*** Collected material ***
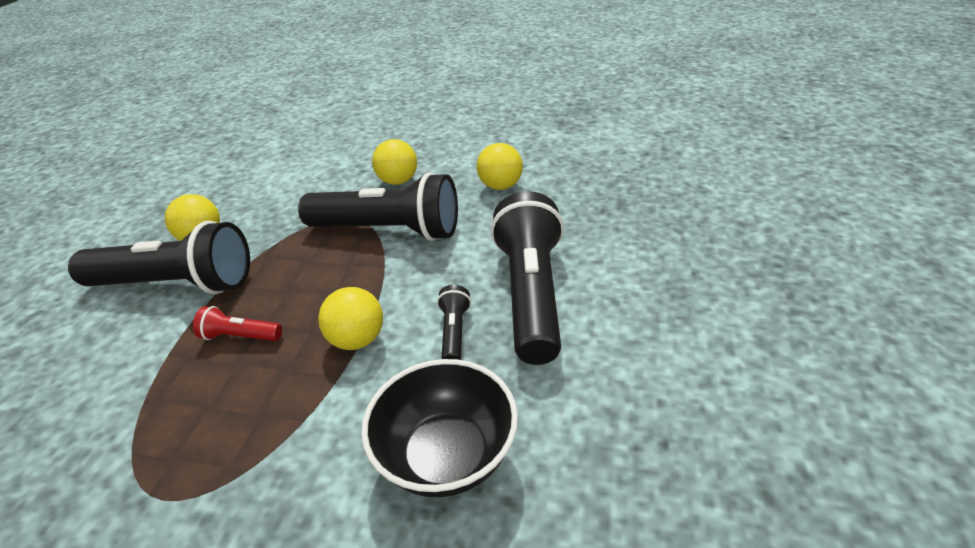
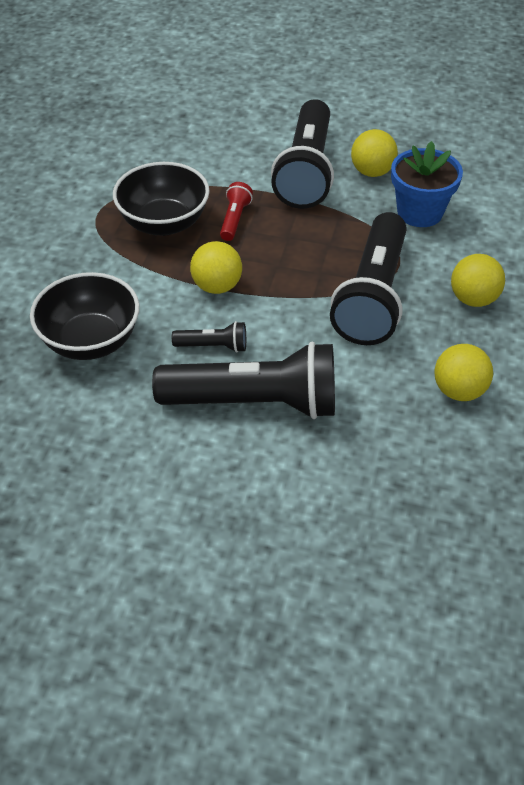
camera: 90 degrees right, 10 degrees up
(221, 407) = (164, 223): none -> black bowl
(278, 209) = (420, 212): none -> blue flower pot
***
__Required work__:
Down to the last line, reproduce the material above exactly; skip its images.

__Exercise output__:
camera: 90 degrees right, 10 degrees up
(221, 407) = (164, 223): none -> black bowl
(278, 209) = (420, 212): none -> blue flower pot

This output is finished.